• Aim of the exercise:
Collect every line in the rows below that contains the string "instrumentName". Case counts.

• Listed records:
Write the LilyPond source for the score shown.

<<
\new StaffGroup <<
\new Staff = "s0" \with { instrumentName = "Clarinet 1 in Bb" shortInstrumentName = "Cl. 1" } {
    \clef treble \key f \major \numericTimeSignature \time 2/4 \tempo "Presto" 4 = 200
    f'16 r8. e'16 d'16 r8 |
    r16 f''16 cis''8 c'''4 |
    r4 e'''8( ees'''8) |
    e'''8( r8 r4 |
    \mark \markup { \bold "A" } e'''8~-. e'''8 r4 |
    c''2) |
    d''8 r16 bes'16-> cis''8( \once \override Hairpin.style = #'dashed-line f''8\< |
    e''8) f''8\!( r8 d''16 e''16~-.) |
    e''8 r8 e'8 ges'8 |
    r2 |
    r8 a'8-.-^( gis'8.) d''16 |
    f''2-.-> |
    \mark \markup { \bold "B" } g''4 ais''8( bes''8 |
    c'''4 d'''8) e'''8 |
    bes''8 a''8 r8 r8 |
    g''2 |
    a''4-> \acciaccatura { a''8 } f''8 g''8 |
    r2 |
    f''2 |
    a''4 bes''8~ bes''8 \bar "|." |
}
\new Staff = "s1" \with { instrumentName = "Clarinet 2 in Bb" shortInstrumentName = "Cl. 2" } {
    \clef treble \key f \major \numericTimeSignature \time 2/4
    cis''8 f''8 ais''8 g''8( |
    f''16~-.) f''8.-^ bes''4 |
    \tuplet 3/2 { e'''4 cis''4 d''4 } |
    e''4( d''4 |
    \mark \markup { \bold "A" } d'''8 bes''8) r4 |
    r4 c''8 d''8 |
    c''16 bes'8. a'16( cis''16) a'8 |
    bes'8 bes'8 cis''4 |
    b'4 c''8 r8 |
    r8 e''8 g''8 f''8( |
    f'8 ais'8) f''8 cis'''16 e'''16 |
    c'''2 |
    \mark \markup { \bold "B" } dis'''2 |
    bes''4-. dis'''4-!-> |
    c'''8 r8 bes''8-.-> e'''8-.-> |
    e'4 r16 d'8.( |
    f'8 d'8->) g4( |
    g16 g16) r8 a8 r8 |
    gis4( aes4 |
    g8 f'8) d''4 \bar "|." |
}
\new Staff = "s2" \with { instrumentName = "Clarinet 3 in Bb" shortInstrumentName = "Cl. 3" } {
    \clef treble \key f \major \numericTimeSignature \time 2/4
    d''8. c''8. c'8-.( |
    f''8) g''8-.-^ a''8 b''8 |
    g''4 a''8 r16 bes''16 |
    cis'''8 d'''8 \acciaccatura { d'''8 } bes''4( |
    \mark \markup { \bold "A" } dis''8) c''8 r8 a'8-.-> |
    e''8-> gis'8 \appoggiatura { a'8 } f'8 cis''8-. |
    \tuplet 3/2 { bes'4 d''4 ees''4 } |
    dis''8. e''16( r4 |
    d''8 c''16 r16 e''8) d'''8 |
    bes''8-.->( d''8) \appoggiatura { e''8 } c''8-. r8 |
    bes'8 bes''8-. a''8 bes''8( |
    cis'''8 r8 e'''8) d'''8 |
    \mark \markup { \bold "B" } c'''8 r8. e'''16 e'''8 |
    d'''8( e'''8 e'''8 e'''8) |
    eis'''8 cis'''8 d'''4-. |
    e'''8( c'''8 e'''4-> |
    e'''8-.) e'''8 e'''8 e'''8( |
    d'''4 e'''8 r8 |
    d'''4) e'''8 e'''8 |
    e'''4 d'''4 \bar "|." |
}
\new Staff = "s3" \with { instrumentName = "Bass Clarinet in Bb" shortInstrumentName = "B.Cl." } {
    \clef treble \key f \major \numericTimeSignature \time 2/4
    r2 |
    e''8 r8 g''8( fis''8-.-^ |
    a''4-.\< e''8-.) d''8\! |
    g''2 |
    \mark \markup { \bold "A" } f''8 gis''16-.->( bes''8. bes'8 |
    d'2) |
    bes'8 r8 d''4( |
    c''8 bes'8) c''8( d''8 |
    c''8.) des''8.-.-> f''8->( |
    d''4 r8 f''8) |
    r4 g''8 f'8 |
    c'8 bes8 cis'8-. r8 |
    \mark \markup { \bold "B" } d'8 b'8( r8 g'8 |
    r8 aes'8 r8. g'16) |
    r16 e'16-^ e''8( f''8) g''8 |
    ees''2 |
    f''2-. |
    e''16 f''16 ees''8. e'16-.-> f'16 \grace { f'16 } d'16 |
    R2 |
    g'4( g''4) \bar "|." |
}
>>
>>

• Result of the exercise:
\new Staff = "s0" \with { instrumentName = "Clarinet 1 in Bb" shortInstrumentName = "Cl. 1" } {
\new Staff = "s1" \with { instrumentName = "Clarinet 2 in Bb" shortInstrumentName = "Cl. 2" } {
\new Staff = "s2" \with { instrumentName = "Clarinet 3 in Bb" shortInstrumentName = "Cl. 3" } {
\new Staff = "s3" \with { instrumentName = "Bass Clarinet in Bb" shortInstrumentName = "B.Cl." } {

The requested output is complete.